- [Data for analysis]:
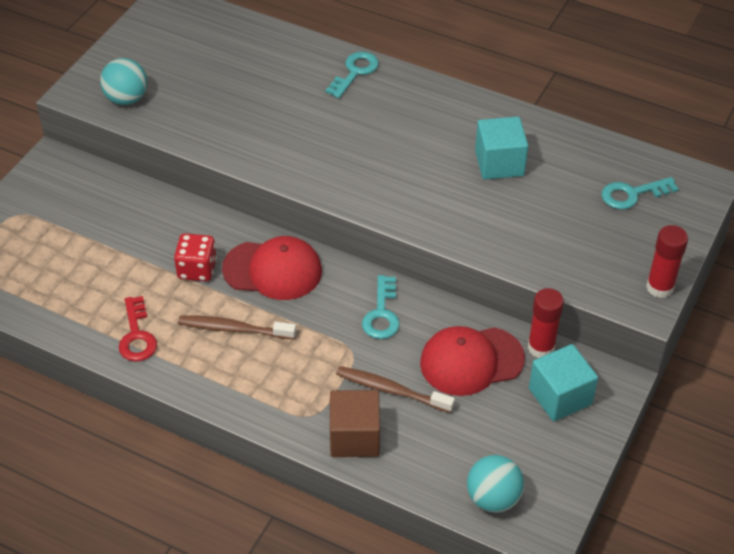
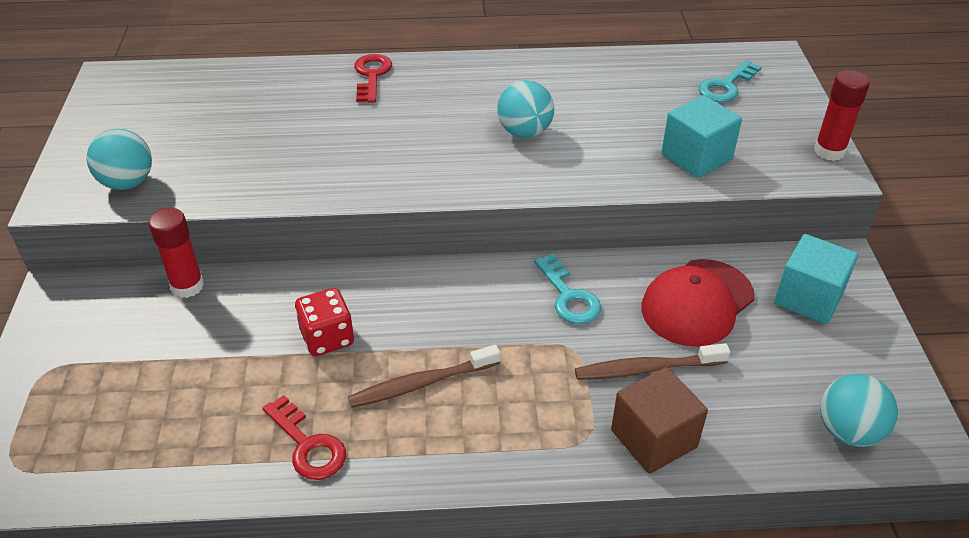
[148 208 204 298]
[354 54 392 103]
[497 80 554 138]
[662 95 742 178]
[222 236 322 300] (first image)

- [Description of the task]: Write out the whole listing exactly as it appears, and omit the pictures.

- [Response box]:
[148 208 204 298]
[354 54 392 103]
[497 80 554 138]
[662 95 742 178]
[222 236 322 300] (first image)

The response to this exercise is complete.